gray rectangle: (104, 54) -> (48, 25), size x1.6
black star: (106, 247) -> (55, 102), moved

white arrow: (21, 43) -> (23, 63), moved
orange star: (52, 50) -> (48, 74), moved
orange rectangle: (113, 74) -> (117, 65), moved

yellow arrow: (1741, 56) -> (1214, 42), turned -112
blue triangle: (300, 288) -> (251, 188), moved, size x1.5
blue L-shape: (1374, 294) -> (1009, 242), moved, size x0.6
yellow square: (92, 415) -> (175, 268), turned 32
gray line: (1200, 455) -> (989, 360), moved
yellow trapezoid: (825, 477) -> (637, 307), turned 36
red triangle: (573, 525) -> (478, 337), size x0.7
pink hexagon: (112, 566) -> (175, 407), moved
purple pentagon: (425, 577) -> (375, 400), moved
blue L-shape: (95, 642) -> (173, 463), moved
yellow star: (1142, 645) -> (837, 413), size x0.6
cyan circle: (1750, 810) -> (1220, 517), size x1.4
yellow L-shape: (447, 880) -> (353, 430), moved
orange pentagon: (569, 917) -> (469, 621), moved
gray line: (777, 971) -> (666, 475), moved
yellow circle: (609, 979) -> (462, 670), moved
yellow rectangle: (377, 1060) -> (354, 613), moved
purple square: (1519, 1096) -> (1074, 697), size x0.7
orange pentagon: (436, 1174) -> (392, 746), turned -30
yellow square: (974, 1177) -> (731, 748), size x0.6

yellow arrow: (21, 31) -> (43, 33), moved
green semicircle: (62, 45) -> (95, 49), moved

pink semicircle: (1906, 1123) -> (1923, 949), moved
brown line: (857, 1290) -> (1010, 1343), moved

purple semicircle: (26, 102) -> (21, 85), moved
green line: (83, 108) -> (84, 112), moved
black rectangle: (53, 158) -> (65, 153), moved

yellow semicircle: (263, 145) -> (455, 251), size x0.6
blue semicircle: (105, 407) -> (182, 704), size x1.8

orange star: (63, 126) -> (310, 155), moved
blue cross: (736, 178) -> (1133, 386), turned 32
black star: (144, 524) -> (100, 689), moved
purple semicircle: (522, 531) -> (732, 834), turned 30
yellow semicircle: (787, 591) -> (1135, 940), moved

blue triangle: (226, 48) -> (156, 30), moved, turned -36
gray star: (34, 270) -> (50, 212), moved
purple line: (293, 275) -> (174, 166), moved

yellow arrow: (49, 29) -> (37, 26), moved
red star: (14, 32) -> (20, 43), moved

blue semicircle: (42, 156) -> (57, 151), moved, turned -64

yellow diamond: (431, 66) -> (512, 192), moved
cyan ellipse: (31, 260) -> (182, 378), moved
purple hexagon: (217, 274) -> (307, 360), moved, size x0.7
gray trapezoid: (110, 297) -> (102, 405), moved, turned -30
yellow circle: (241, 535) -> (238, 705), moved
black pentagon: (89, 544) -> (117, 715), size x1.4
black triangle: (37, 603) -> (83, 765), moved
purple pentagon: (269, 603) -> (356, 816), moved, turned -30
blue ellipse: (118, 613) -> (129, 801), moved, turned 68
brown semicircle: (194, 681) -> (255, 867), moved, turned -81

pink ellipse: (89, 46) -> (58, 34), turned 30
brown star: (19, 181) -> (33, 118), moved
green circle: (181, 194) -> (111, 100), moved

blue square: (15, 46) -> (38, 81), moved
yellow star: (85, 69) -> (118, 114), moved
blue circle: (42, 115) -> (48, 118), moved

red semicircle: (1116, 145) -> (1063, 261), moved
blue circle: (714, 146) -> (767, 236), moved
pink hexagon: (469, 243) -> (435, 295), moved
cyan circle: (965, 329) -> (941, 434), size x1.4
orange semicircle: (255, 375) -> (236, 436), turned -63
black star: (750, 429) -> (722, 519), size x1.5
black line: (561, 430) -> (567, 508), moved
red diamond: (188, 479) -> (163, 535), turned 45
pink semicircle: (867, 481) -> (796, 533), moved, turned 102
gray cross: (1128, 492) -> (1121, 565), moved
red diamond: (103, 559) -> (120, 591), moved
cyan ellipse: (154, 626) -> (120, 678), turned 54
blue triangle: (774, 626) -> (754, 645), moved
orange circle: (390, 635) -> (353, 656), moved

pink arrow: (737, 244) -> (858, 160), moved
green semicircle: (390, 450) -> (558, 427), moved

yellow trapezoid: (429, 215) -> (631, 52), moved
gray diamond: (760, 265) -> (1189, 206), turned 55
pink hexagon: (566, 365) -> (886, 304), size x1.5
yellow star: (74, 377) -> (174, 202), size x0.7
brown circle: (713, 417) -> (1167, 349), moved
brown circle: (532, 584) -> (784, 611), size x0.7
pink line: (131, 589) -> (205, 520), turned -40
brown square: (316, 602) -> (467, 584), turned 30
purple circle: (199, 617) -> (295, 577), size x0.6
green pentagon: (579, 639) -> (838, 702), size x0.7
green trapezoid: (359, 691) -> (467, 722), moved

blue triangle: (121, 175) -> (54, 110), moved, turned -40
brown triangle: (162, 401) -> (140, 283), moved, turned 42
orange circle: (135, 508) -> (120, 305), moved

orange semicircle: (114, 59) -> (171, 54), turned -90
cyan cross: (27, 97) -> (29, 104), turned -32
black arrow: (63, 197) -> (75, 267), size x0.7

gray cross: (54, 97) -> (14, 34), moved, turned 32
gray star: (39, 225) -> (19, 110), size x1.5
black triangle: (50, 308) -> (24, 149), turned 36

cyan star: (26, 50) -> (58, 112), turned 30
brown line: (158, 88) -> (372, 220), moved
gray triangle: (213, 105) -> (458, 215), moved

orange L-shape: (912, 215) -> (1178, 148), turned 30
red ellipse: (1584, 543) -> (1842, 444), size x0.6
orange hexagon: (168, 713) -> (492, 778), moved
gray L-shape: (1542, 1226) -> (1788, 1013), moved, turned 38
****************************************
> [WHAT YOU ARE ASKED TO DO] Return every line from the records above that holds the word "cross".

> [OUTPUT OF THE TASK]
blue cross: (736, 178) -> (1133, 386), turned 32
gray cross: (1128, 492) -> (1121, 565), moved
cyan cross: (27, 97) -> (29, 104), turned -32
gray cross: (54, 97) -> (14, 34), moved, turned 32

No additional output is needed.